→ **Records for this exercise**
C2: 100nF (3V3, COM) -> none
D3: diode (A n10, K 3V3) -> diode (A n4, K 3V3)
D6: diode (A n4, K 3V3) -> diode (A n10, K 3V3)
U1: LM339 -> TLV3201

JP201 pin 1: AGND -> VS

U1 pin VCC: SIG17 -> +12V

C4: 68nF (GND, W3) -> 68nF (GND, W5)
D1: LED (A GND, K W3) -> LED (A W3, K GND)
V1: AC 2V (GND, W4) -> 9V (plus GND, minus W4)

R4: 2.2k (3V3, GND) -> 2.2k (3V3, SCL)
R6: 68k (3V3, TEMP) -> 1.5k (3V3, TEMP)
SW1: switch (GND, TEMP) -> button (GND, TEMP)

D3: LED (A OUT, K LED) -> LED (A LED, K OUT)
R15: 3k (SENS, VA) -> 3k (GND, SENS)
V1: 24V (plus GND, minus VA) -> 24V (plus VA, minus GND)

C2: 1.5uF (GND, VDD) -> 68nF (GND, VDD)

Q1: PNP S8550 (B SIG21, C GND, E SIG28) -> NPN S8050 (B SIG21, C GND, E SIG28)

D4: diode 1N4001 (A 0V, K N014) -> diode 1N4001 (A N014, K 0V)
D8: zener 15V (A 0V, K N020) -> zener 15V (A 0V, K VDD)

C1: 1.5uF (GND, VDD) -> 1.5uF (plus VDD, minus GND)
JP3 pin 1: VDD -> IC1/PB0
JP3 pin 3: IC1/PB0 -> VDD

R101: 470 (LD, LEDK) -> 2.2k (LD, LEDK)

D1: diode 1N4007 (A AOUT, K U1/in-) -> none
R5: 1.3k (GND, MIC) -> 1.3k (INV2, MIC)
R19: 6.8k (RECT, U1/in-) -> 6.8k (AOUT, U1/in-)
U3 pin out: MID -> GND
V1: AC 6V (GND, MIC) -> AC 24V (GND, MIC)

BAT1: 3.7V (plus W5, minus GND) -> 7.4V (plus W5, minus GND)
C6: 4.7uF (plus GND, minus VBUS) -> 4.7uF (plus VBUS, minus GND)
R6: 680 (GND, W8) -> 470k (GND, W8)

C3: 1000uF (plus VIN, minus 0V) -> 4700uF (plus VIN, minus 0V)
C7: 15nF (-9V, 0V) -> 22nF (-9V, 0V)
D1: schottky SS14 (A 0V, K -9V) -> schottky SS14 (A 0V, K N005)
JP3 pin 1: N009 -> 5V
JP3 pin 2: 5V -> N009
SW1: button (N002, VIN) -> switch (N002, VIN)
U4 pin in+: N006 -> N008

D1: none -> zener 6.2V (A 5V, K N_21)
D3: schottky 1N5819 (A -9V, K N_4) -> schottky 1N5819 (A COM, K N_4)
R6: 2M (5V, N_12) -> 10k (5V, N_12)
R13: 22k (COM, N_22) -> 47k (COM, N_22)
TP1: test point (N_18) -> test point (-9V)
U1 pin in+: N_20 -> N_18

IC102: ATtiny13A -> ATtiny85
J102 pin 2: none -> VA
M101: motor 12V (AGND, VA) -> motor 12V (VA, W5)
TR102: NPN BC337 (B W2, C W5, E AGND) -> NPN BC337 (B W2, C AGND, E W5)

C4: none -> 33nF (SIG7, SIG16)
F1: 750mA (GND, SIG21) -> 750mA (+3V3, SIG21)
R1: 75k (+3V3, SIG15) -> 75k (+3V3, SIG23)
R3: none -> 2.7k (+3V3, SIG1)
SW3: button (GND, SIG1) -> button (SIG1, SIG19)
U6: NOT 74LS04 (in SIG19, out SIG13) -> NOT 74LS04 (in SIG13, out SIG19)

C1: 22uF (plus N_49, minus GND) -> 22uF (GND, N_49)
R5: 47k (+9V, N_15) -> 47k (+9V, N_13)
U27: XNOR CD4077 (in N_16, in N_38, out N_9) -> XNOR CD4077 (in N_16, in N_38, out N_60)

→ **What the task requires**
Search the records line by line for the word "schottky" and copy every line where it appears.

→ **Result**
D1: schottky SS14 (A 0V, K -9V) -> schottky SS14 (A 0V, K N005)
D3: schottky 1N5819 (A -9V, K N_4) -> schottky 1N5819 (A COM, K N_4)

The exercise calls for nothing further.